**Task instructions:** Could you repeat the records below exactly, leaving the pictures out?

**Raw data:**

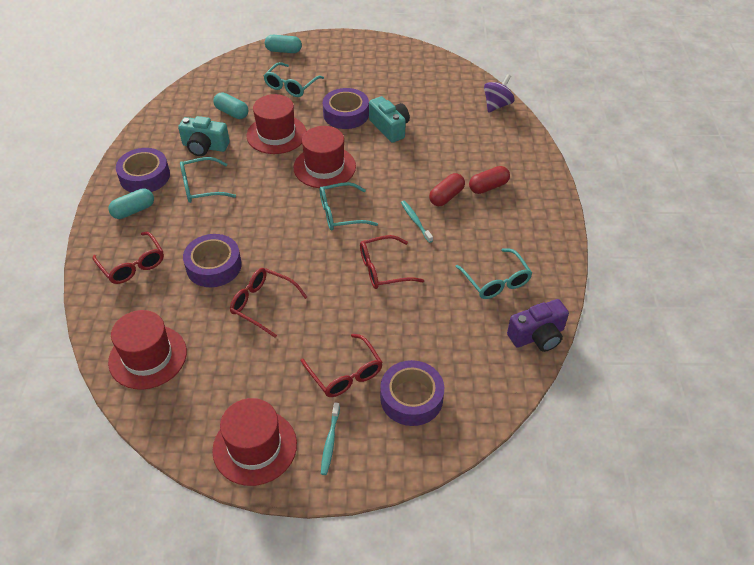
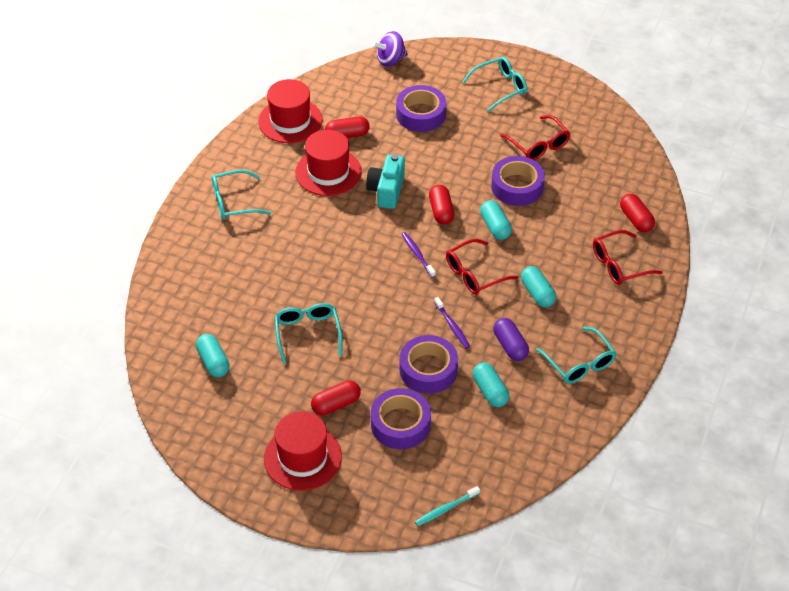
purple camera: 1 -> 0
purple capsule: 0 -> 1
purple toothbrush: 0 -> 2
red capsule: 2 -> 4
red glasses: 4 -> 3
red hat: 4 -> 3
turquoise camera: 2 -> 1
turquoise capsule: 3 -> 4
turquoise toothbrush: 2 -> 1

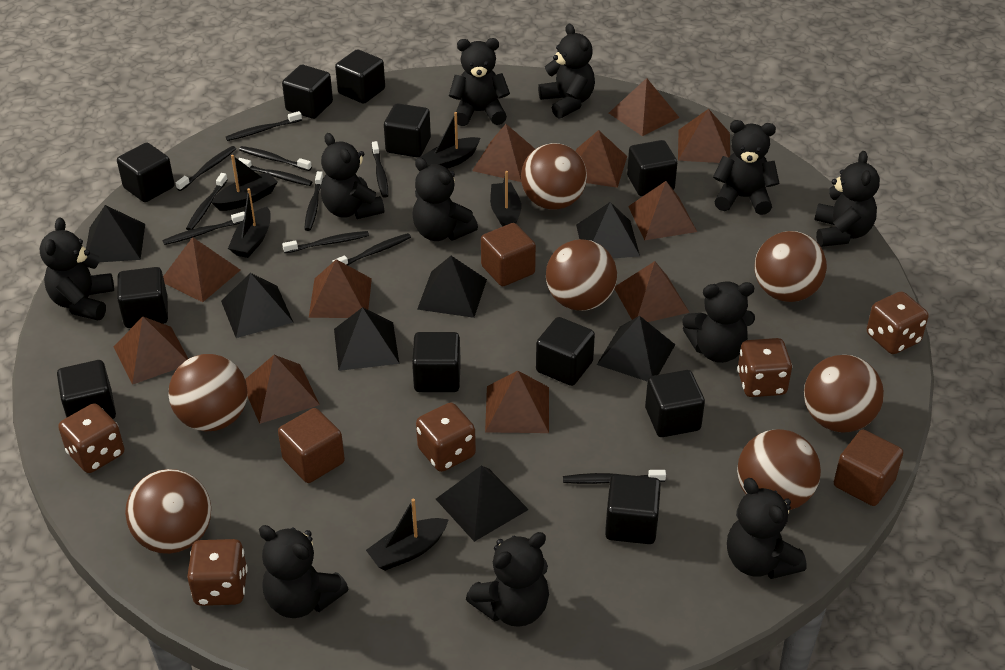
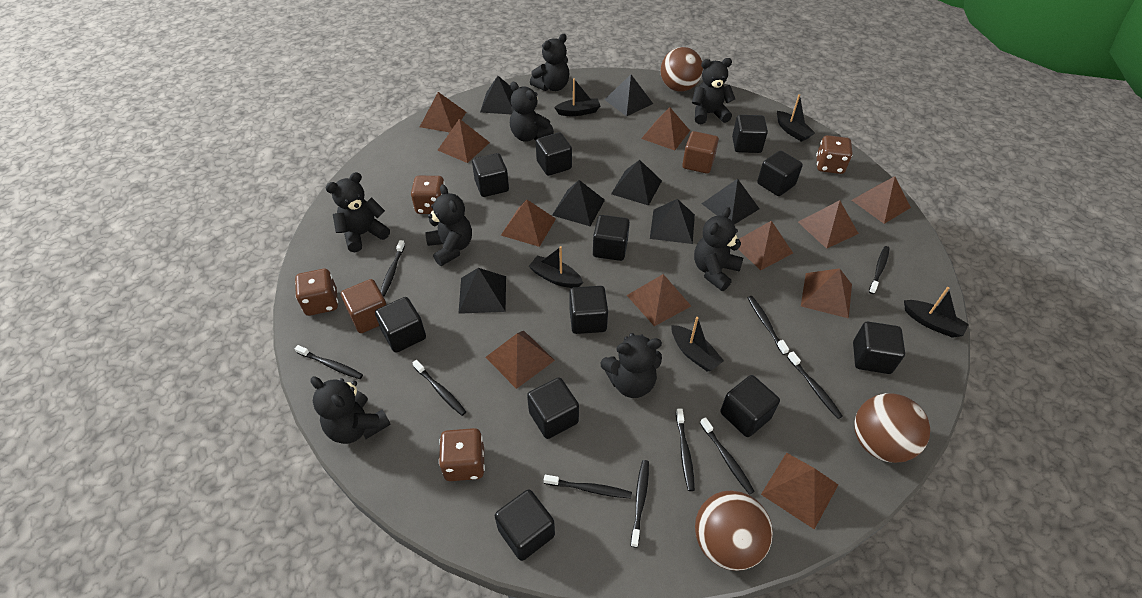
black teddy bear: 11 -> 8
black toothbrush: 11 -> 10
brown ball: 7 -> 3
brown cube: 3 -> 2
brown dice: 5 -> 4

**Final answer:**
purple camera: 1 -> 0
purple capsule: 0 -> 1
purple toothbrush: 0 -> 2
red capsule: 2 -> 4
red glasses: 4 -> 3
red hat: 4 -> 3
turquoise camera: 2 -> 1
turquoise capsule: 3 -> 4
turquoise toothbrush: 2 -> 1

black teddy bear: 11 -> 8
black toothbrush: 11 -> 10
brown ball: 7 -> 3
brown cube: 3 -> 2
brown dice: 5 -> 4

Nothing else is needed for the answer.